> Data:
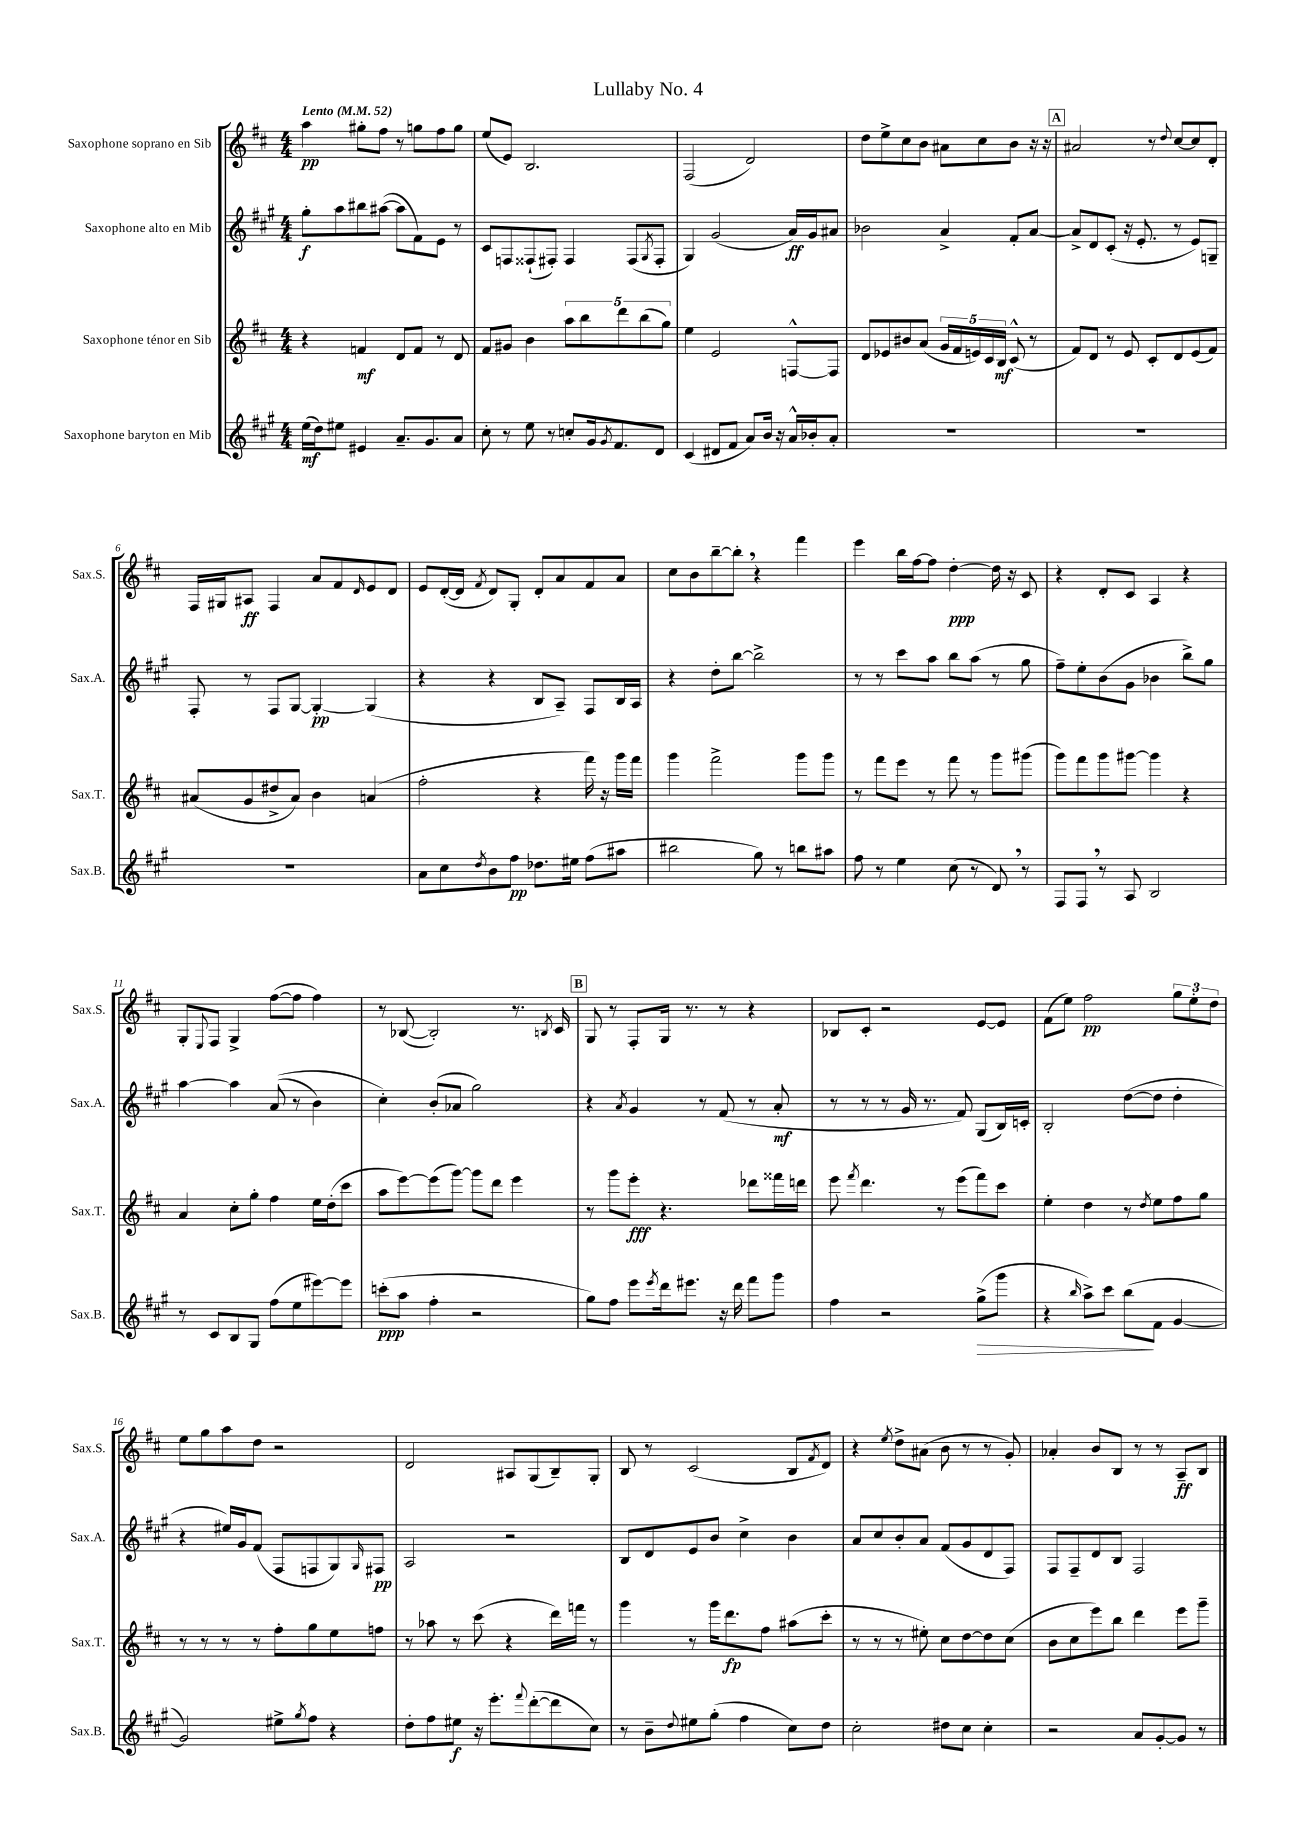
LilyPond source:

\header { title = "Lullaby No. 4" }
<<
\new StaffGroup <<
\new Staff = "s0" \with { instrumentName = "Saxophone soprano en Sib" shortInstrumentName = "Sax.S." } {
    \clef treble \key d \major \numericTimeSignature \time 4/4 \tempo "Lento" 4 = 52
    a''4\pp gis''8-. fis''8 r8 g''8 fis''8 g''8 |
    e''8( e'8) b2. |
    fis2( d'2) |
    d''8 e''8-> cis''8 b'8 ais'8 cis''8 b'8 r16 r16 |
    \mark \markup { \box "A" } ais'2 r8 \appoggiatura { d''8 } cis''8~ cis''8 d'8-. |
    fis16 gis16 ais8\ff fis4 a'8 fis'8 \grace { d'16 } e'8 d'8 |
    e'8 d'16~-.( d'16 \acciaccatura { fis'8 } d'8) g8-. d'8-. a'8 fis'8 a'8 |
    cis''8 b'8 b''8~-- b''8-. \breathe r4 fis'''4 |
    e'''4 b''16 fis''16~ fis''8 d''4~-.\ppp d''16 r16 cis'8 |
    r4 d'8-. cis'8 a4 r4 |
    g8-. \appoggiatura { e8 } fis8 g4-> fis''8~( fis''8 fis''4) |
    r8 bes8~( bes2-.) r8. \acciaccatura { b8 } cis'16 |
    \mark \markup { \box "B" } g8 r8 fis8-. g16 r8. r8 r4 |
    bes8 cis'8-. r2 e'8~ e'8 |
    fis'8( e''8) fis''2\pp \tuplet 3/2 { g''8 e''8-. d''8 } |
    e''8 g''8 a''8 d''8 r2 |
    d'2 ais8 g8( b8--) g8-. |
    b8 r8 cis'2( b8 \acciaccatura { fis'8 } d'8) |
    r4 \acciaccatura { e''8 } d''8-> ais'8( b'8 r8 r8 g'8-.) |
    aes'4-. b'8 b8 r8 r8 a8--\ff b8 \bar "|." |
}
\new Staff = "s1" \with { instrumentName = "Saxophone alto en Mib" shortInstrumentName = "Sax.A." } {
    \clef treble \key a \major \numericTimeSignature \time 4/4
    gis''8-.\f a''8 bis''8 ais''8~( ais''8 fis'8) e'8 r8 |
    cis'8 f8 fisis8-!( fis8-.) fis4 fis8( \acciaccatura { gis8 } fis8-. |
    gis4) gis'2( a'16\ff) gis'16 ais'8 |
    bes'2 a'4-> fis'8-. a'8~ |
    \mark \markup { \box "A" } a'8-> d'8 cis'8-.( r16 e'8.-. r8 e'8) g8-- |
    fis8-. r8 fis8 gis8~ gis4~-.\pp gis4( |
    r4 r4 b8 a8--) fis8 b16 a16 |
    r4 d''8-. b''8~ b''2-> |
    r8 r8 cis'''8 a''8 b''8 a''8( r8 gis''8 |
    fis''8--) e''8-. b'8( gis'8 bes'4 b''8->) gis''8 |
    a''4~ a''4 a'8(\( r8 b'4) |
    cis''4-.\) b'8-.( aes'8 gis''2) |
    \mark \markup { \box "B" } r4 \acciaccatura { a'8 } gis'4 r8 fis'8( r8 a'8-.\mf |
    r8 r8 r8 gis'16 r8. fis'8) gis8( b16) c'16-. |
    b2-. d''8~( d''8 d''4-. |
    r4 eis''16) gis'16 fis'8( fis8 f8 gis8) \grace { gis16 } fis8\pp |
    a2 r2 |
    b8 d'8 e'8 b'8 cis''4-> b'4 |
    a'8 cis''8 b'8-. a'8 fis'8( gis'8 d'8 fis8) |
    fis8 fis8-- d'8 b8 fis2 \bar "|." |
}
\new Staff = "s2" \with { instrumentName = "Saxophone ténor en Sib" shortInstrumentName = "Sax.T." } {
    \clef treble \key d \major \numericTimeSignature \time 4/4
    r4 f'4\mf d'8 f'8 r8 d'8 |
    fis'8 gis'8 b'4 \tuplet 5/4 { a''8 b''8 d'''8 b''8( g''8) } |
    e''4 e'2 f8~-^ f8 |
    d'8 ees'8 bis'8 a'8( \tuplet 5/4 { g'16 fis'16 e'16) cis'16 b16\mf } cis'8-^( r8 |
    \mark \markup { \box "A" } fis'8) d'8 r8 e'8 cis'8-. d'8 e'8( fis'8) |
    ais'8( g'8 dis''8-> ais'8) b'4 a'4( |
    fis''2-. r4 fis'''16) r16 g'''16 fis'''16 |
    g'''4 fis'''2-> g'''8 g'''8 |
    r8 fis'''8 e'''8 r8 fis'''8 r8 g'''8 gis'''8( |
    g'''8) fis'''8 g'''8 gis'''8~ gis'''4 r4 |
    a'4 cis''8-. g''8-. fis''4 e''16 d''16-.( cis'''8 |
    a''8 e'''8~) e'''8( g'''8~) g'''8 d'''8 e'''4 |
    \mark \markup { \box "B" } r8 g'''8 e'''8-.\fff r4. des'''8 fisis'''16 d'''16 |
    e'''8 \acciaccatura { fis'''8 } d'''4. r8 e'''8( fis'''8) cis'''8 |
    e''4-. d''4 r8 \acciaccatura { d''8 } e''8 fis''8 g''8 |
    r8 r8 r8 r8 fis''8-. g''8 e''8 f''8 |
    r8 aes''8 r8 cis'''8( r4 d'''16) f'''16 r8 |
    g'''4 r8 g'''16 d'''8.\fp fis''8 ais''8( cis'''8-. |
    r8 r8 r8 eis''8-.) cis''8 d''8~ d''8 cis''8( |
    b'8 cis''8 e'''8) b''8 d'''4 e'''8 g'''8-- \bar "|." |
}
\new Staff = "s3" \with { instrumentName = "Saxophone baryton en Mib" shortInstrumentName = "Sax.B." } {
    \clef treble \key a \major \numericTimeSignature \time 4/4
    e''16\mf( d''16) eis''8 eis'4 a'8.-- gis'8. a'8 |
    cis''8-. r8 e''8 r8 c''8-. gis'16 \acciaccatura { gis'8 } fis'8. d'8 |
    cis'4( dis'8 fis'8 a'8) b'16 r16 a'16-^ bes'16-. a'8-. |
    R1 |
    \mark \markup { \box "A" } R1 |
    R1 |
    a'8 cis''8 \acciaccatura { d''8 } b'8 fis''8\pp des''8. eis''16 fis''8( ais''8 |
    bis''2 gis''8) r8 b''8 ais''8 |
    fis''8 r8 e''4 cis''8( r8 d'8) \breathe r8 |
    fis8 fis8 \breathe r8 a8 b2 |
    r8 cis'8 b8 gis8 fis''8( e''8 eis'''8~) eis'''8 |
    c'''8-.\ppp( a''8 fis''4-. r2 |
    \mark \markup { \box "B" } gis''8) fis''8 e'''8 \acciaccatura { e'''8 } d'''16 eis'''8. r16 d'''16 fis'''8 gis'''8 |
    fis''4 r2 gis''8->\>( gis'''8 |
    r4 \grace { b''16 } a''8->) cis'''8 b''8\!( fis'8 gis'4~ |
    gis'2) eis''8-> \acciaccatura { gis''8 } fis''8 r4 |
    d''8-. fis''8 eis''8\f r16 e'''8.-. \appoggiatura { fis'''8 } d'''8~-.( d'''8 cis''8) |
    r8 b'8-- \appoggiatura { d''8 } eis''8 gis''8-.( fis''4 cis''8) d''8 |
    cis''2-. dis''8 cis''8 cis''4-. |
    r2 a'8 gis'8~-. gis'8 r8 \bar "|." |
}
>>
>>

> Task brief:
Which lines in the records above contain the string "clef"? Gather each of them and copy it out in full.

> Response:
    \clef treble \key d \major \numericTimeSignature \time 4/4 \tempo "Lento" 4 = 52
    \clef treble \key a \major \numericTimeSignature \time 4/4
    \clef treble \key d \major \numericTimeSignature \time 4/4
    \clef treble \key a \major \numericTimeSignature \time 4/4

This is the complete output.